What is being asked: Output, word for word, every line from the line with "D1: diode 1N4007" through the final line of the data below.

#### Data listing

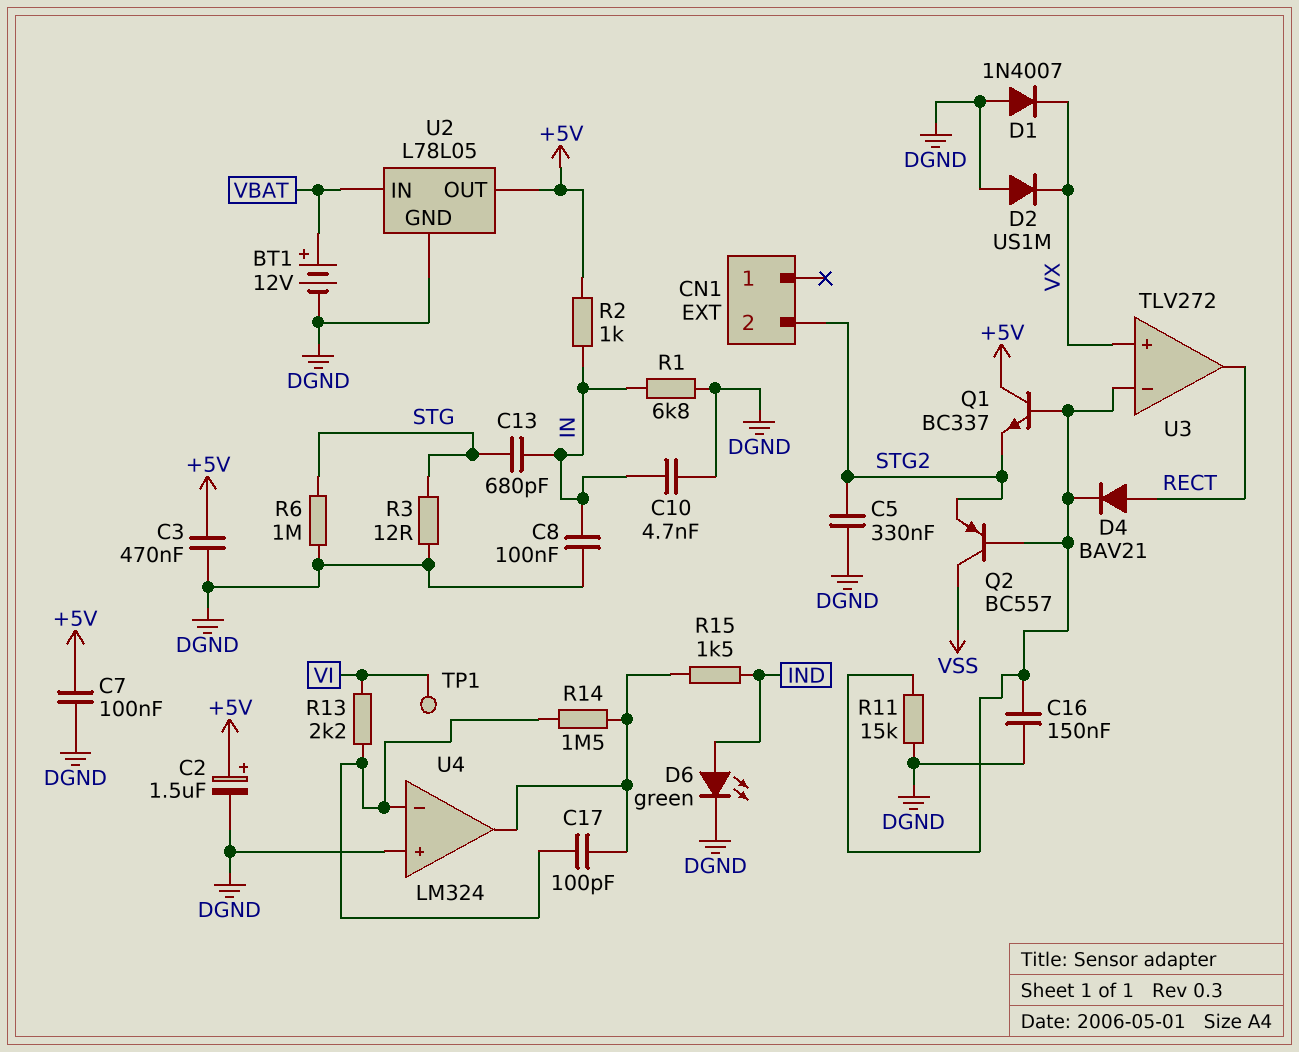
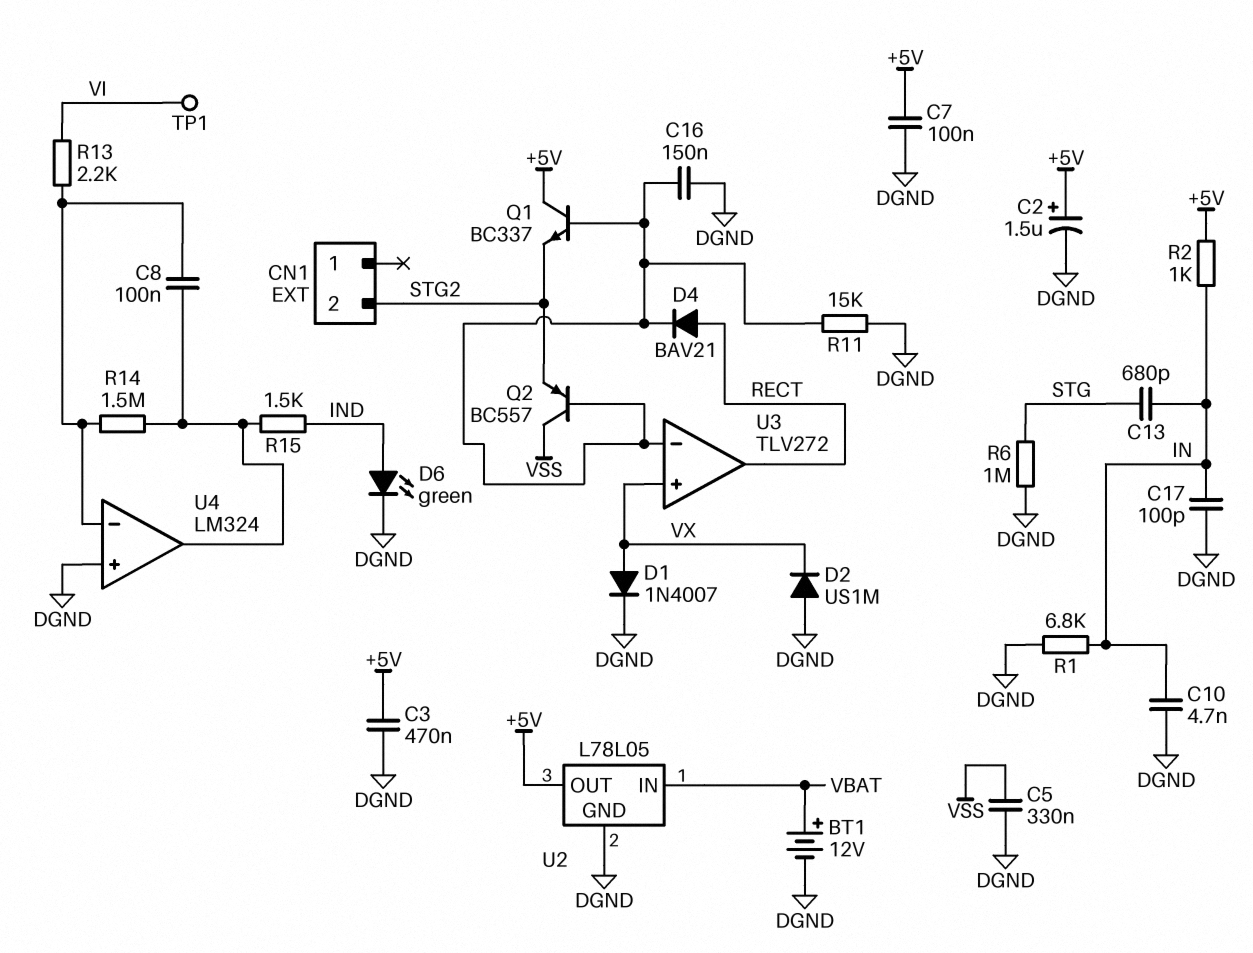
C5: 330nF (DGND, STG2) -> 330nF (DGND, VSS)
C8: 100nF (DGND, IN) -> 100nF (U4/in-, U4/out)
C17: 100pF (U4/in-, U4/out) -> 100pF (DGND, IN)
D1: diode 1N4007 (A DGND, K VX) -> diode 1N4007 (A VX, K DGND)
R3: 12 (DGND, STG) -> none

########

Answer for the task:
D1: diode 1N4007 (A DGND, K VX) -> diode 1N4007 (A VX, K DGND)
R3: 12 (DGND, STG) -> none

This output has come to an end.